---- RECORDS SHOWN

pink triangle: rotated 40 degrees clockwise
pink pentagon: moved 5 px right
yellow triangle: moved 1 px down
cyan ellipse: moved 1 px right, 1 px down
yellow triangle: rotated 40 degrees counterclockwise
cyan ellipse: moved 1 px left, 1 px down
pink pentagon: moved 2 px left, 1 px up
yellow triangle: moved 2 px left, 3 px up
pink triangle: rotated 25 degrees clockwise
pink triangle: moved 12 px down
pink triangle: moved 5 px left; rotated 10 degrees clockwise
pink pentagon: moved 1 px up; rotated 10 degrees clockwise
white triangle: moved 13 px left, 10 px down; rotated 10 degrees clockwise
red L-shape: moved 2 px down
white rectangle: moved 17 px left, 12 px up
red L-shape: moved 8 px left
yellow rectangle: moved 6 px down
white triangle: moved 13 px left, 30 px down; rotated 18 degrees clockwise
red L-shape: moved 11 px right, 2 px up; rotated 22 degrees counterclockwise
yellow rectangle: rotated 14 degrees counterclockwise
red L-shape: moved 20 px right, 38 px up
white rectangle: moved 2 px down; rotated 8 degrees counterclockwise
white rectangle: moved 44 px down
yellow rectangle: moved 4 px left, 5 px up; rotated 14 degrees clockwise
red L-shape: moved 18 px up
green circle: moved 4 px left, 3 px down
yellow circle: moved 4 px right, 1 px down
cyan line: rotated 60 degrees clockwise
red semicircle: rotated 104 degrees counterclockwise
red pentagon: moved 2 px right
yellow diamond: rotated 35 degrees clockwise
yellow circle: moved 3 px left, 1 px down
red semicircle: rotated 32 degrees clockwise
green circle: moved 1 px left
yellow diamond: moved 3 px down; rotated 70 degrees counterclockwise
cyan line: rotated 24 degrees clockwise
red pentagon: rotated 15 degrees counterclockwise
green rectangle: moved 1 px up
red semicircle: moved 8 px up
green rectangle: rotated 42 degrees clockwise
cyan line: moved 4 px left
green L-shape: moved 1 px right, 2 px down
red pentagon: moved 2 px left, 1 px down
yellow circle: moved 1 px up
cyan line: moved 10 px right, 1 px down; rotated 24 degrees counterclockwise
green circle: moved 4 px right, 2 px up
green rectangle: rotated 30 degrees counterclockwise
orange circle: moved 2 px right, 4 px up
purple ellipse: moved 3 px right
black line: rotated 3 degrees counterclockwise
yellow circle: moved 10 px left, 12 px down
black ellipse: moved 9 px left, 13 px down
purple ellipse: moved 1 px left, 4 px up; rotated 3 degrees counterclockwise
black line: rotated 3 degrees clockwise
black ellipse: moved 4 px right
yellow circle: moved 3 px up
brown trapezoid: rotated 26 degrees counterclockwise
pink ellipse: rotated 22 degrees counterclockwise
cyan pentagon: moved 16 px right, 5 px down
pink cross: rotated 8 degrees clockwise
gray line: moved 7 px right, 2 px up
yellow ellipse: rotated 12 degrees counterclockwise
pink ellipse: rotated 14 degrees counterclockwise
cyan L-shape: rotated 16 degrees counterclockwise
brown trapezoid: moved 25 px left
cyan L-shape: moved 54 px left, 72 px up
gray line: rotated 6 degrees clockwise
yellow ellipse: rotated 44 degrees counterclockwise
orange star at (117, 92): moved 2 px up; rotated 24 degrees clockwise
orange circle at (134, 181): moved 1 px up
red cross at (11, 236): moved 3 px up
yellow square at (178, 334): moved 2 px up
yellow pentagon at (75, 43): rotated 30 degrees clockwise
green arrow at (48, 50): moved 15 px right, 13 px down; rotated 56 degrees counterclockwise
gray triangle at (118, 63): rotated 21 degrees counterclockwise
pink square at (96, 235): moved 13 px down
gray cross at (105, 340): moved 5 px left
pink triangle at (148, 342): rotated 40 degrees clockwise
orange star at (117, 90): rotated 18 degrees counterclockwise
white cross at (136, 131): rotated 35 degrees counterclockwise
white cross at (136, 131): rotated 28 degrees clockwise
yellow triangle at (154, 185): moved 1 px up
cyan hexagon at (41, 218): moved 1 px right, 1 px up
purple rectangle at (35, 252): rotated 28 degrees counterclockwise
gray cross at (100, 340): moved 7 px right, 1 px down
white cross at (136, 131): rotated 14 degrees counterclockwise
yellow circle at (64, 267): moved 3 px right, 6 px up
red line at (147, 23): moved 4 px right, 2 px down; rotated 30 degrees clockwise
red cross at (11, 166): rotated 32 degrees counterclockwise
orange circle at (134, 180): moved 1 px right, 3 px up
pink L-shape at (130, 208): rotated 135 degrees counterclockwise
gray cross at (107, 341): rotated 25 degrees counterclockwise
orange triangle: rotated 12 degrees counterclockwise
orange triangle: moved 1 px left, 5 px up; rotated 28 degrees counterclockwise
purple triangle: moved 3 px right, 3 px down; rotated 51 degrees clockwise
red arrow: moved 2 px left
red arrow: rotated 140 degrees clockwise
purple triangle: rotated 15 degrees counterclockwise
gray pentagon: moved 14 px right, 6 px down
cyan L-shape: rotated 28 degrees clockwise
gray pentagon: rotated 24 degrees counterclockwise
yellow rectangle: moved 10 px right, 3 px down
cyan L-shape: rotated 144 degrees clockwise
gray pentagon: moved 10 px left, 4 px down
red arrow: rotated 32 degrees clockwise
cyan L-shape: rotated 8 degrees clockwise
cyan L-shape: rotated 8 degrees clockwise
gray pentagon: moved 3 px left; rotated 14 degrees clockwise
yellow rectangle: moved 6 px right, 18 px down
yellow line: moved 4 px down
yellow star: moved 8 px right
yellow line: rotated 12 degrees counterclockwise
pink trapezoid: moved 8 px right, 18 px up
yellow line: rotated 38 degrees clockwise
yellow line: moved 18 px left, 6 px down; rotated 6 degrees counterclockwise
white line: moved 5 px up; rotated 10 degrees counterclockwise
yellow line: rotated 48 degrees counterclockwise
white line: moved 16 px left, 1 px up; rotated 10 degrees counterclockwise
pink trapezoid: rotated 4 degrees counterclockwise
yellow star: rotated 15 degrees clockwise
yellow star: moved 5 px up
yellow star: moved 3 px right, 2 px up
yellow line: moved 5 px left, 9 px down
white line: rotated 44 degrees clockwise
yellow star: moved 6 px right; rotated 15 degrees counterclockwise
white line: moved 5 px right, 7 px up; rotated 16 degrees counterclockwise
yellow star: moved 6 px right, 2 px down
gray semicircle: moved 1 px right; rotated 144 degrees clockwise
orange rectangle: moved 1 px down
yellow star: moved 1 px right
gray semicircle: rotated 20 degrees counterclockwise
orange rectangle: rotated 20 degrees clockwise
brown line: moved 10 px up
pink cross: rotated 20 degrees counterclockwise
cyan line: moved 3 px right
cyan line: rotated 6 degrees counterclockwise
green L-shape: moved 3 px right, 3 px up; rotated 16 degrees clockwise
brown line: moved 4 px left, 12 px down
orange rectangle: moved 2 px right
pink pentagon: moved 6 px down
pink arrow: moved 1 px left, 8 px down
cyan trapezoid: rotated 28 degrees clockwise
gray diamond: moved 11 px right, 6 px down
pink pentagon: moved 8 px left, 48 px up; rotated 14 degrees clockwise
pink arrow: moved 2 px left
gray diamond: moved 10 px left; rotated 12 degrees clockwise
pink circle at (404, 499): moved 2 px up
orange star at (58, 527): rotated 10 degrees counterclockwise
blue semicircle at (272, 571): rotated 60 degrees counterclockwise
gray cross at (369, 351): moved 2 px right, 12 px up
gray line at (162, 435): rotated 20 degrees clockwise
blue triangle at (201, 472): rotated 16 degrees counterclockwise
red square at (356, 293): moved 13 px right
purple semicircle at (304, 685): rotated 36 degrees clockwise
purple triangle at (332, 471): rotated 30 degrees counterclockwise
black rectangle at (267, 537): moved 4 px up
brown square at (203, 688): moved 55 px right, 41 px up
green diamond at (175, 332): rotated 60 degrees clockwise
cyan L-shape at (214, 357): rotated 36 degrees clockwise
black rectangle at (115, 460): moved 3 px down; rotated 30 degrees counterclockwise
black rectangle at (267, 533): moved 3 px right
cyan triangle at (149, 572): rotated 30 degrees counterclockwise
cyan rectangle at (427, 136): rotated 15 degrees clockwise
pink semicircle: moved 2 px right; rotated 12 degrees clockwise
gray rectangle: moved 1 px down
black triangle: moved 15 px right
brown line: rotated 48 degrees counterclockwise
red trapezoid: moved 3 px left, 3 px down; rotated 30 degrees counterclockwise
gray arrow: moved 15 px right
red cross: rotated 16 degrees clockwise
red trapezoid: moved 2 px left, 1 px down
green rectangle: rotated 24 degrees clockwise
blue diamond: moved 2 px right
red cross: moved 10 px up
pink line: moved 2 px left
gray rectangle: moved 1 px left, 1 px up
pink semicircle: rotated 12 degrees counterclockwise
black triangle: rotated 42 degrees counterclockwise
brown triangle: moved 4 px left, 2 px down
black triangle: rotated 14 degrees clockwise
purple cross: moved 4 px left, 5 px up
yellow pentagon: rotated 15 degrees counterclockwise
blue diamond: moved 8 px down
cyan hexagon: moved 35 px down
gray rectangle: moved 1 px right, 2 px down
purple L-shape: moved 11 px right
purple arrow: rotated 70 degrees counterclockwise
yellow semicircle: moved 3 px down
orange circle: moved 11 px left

--------

DIRECTIONS: Copy the rows word for word, starting with the first row and ending after the row that contains "red semicircle: rotated 32 degrees clockwise", including that row.

RESPONSE:
pink triangle: rotated 40 degrees clockwise
pink pentagon: moved 5 px right
yellow triangle: moved 1 px down
cyan ellipse: moved 1 px right, 1 px down
yellow triangle: rotated 40 degrees counterclockwise
cyan ellipse: moved 1 px left, 1 px down
pink pentagon: moved 2 px left, 1 px up
yellow triangle: moved 2 px left, 3 px up
pink triangle: rotated 25 degrees clockwise
pink triangle: moved 12 px down
pink triangle: moved 5 px left; rotated 10 degrees clockwise
pink pentagon: moved 1 px up; rotated 10 degrees clockwise
white triangle: moved 13 px left, 10 px down; rotated 10 degrees clockwise
red L-shape: moved 2 px down
white rectangle: moved 17 px left, 12 px up
red L-shape: moved 8 px left
yellow rectangle: moved 6 px down
white triangle: moved 13 px left, 30 px down; rotated 18 degrees clockwise
red L-shape: moved 11 px right, 2 px up; rotated 22 degrees counterclockwise
yellow rectangle: rotated 14 degrees counterclockwise
red L-shape: moved 20 px right, 38 px up
white rectangle: moved 2 px down; rotated 8 degrees counterclockwise
white rectangle: moved 44 px down
yellow rectangle: moved 4 px left, 5 px up; rotated 14 degrees clockwise
red L-shape: moved 18 px up
green circle: moved 4 px left, 3 px down
yellow circle: moved 4 px right, 1 px down
cyan line: rotated 60 degrees clockwise
red semicircle: rotated 104 degrees counterclockwise
red pentagon: moved 2 px right
yellow diamond: rotated 35 degrees clockwise
yellow circle: moved 3 px left, 1 px down
red semicircle: rotated 32 degrees clockwise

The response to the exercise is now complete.